ENTRIES PROVIDED START

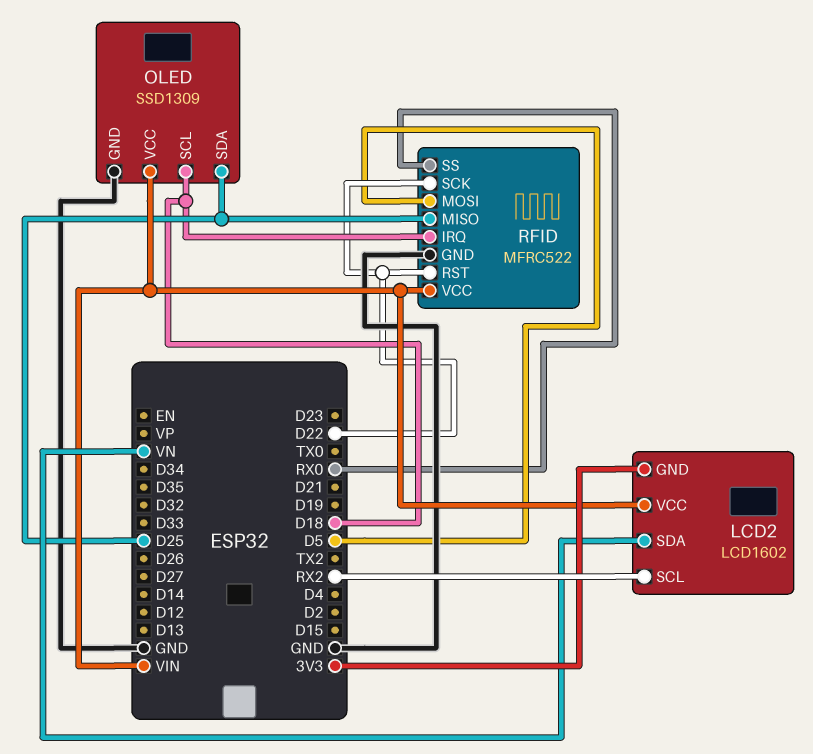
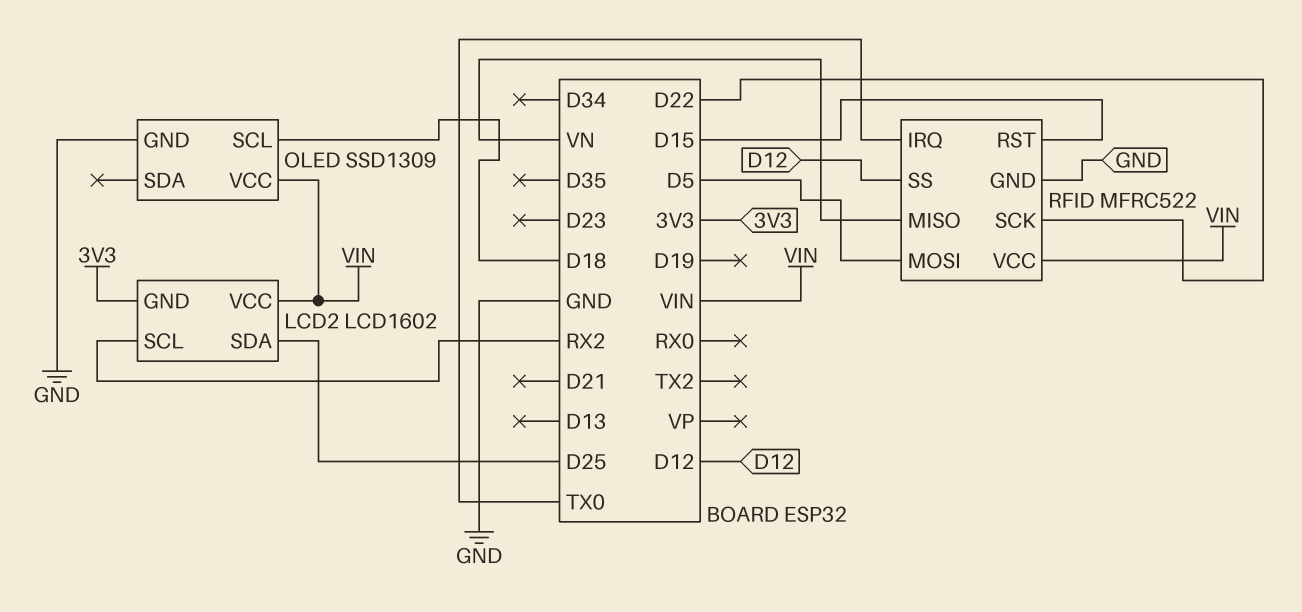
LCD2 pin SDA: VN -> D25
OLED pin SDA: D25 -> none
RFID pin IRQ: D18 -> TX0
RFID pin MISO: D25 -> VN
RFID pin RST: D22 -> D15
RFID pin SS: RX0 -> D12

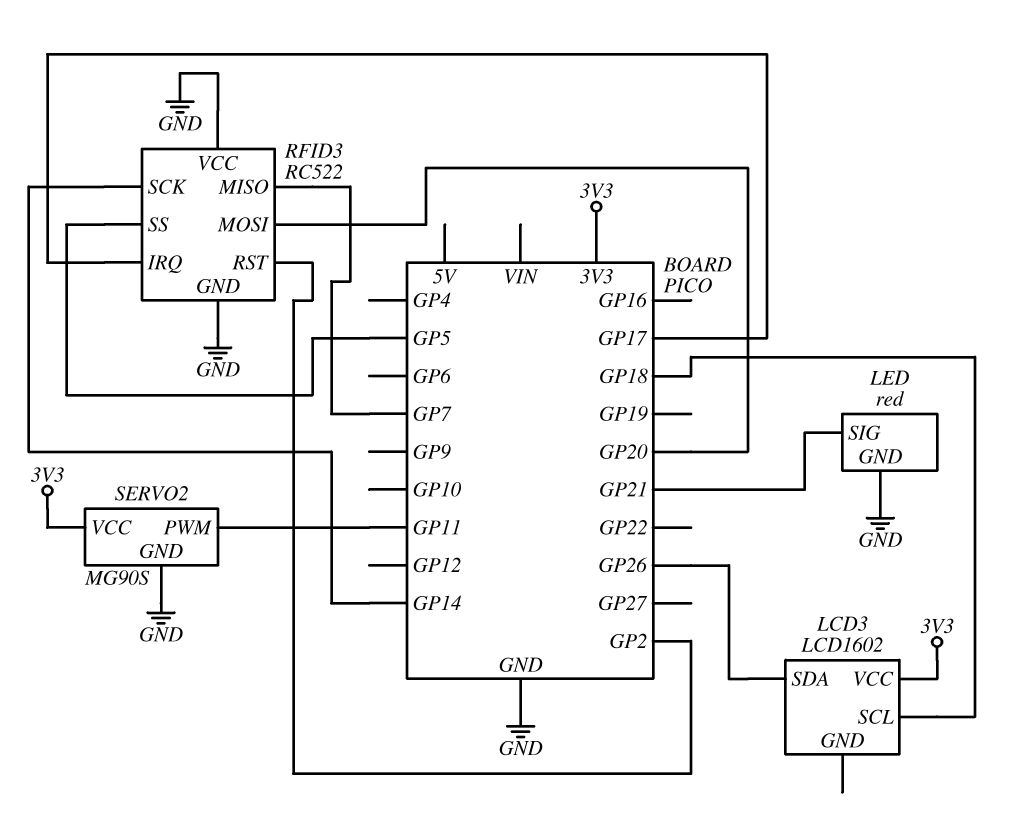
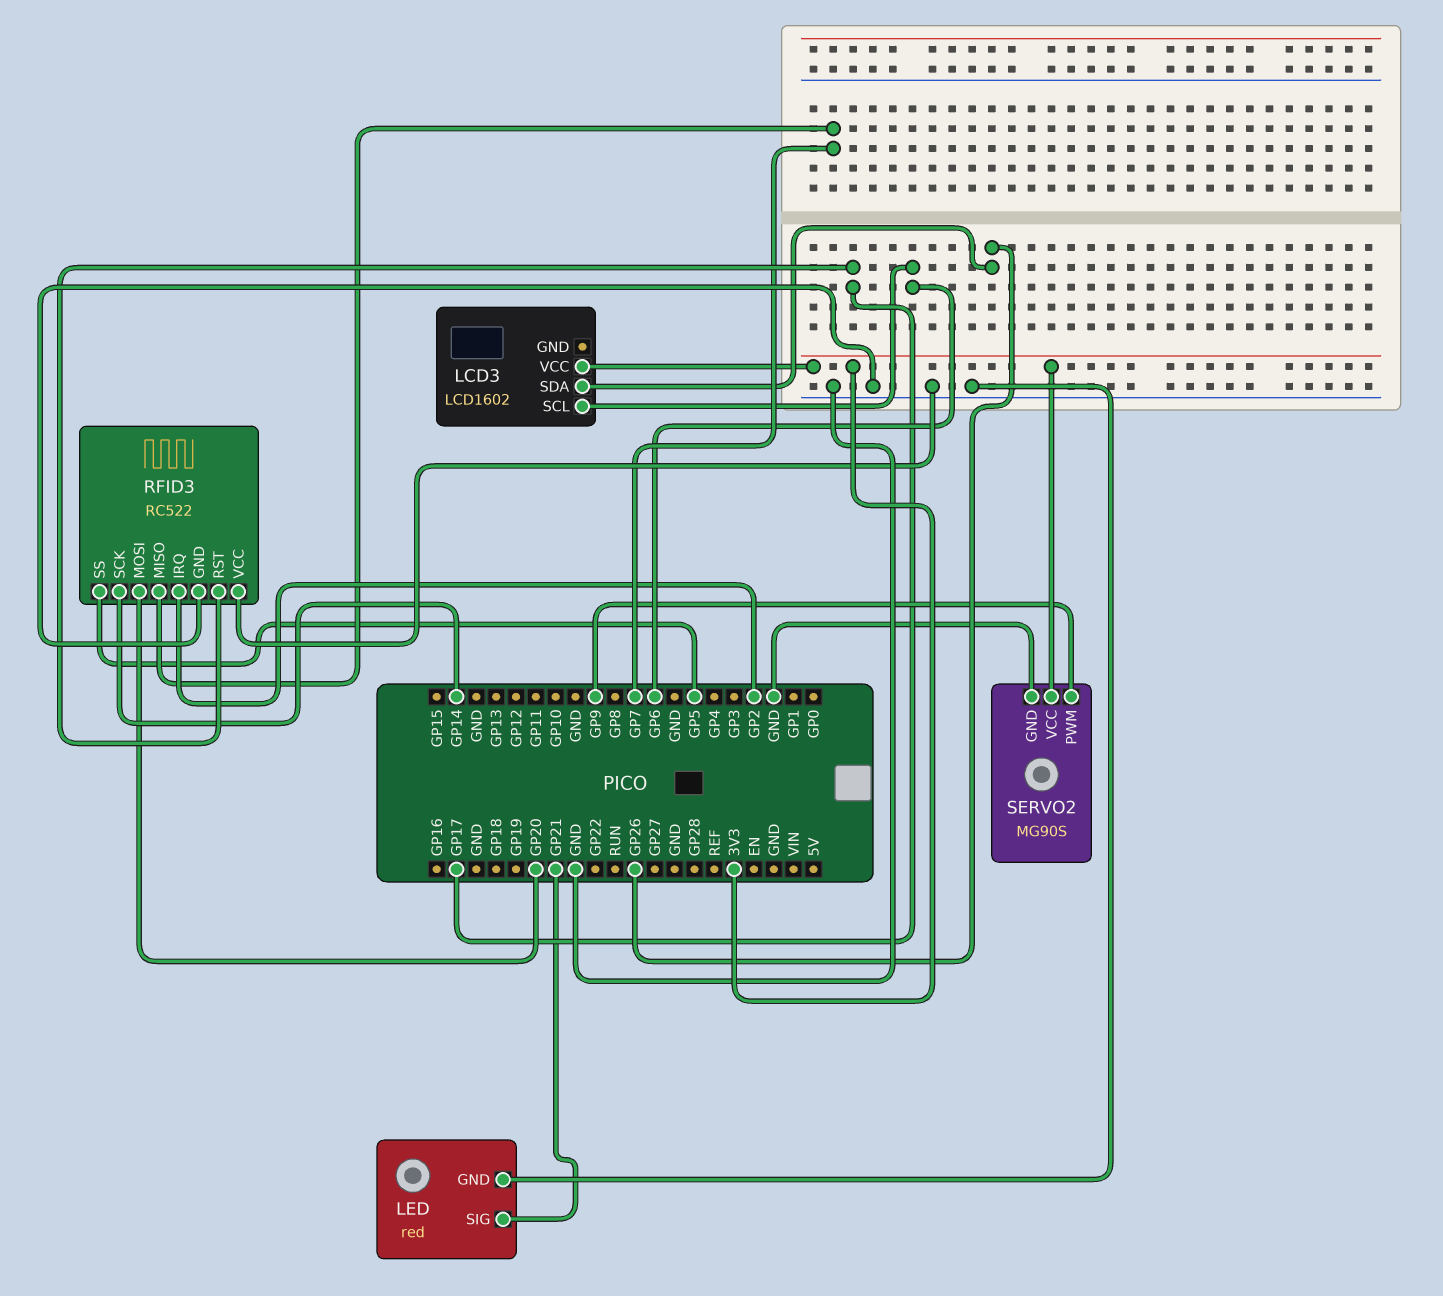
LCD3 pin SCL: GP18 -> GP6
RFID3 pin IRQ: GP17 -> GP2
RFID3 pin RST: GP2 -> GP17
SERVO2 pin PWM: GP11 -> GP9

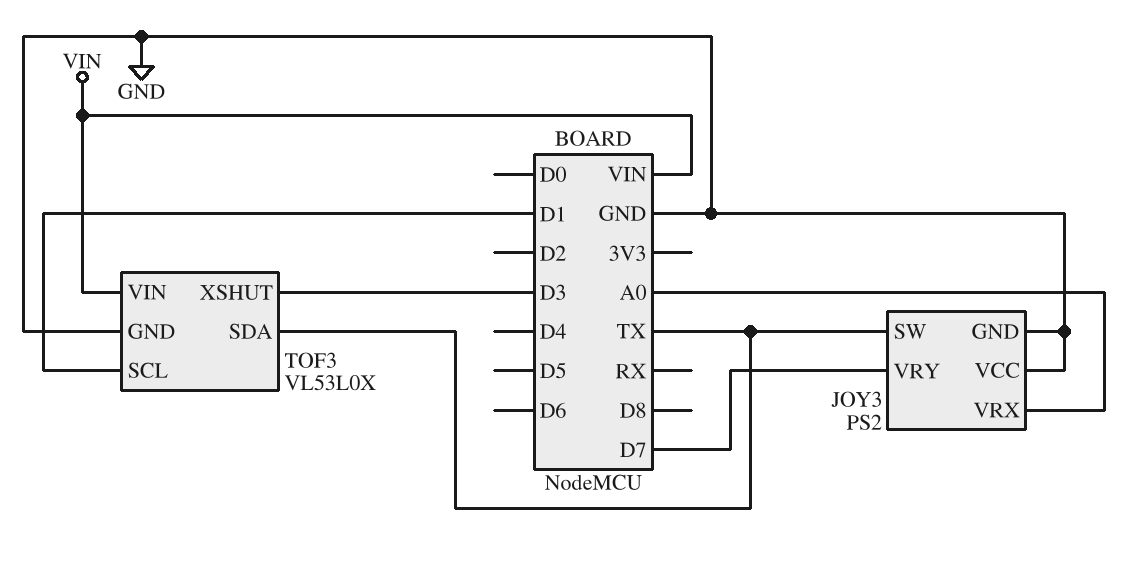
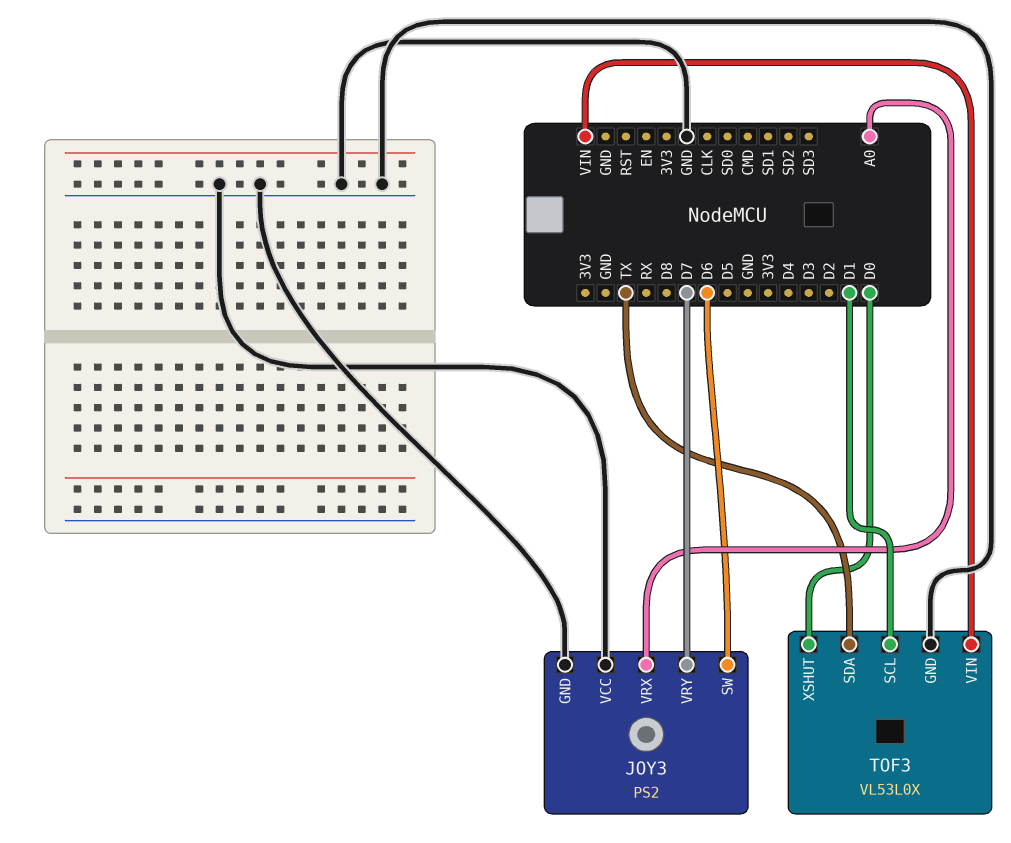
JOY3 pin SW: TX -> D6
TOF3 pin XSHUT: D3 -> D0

ENTRIES PROVIDED END

Write out the entries word for word. Skip the pictures.

LCD2 pin SDA: VN -> D25
OLED pin SDA: D25 -> none
RFID pin IRQ: D18 -> TX0
RFID pin MISO: D25 -> VN
RFID pin RST: D22 -> D15
RFID pin SS: RX0 -> D12

LCD3 pin SCL: GP18 -> GP6
RFID3 pin IRQ: GP17 -> GP2
RFID3 pin RST: GP2 -> GP17
SERVO2 pin PWM: GP11 -> GP9

JOY3 pin SW: TX -> D6
TOF3 pin XSHUT: D3 -> D0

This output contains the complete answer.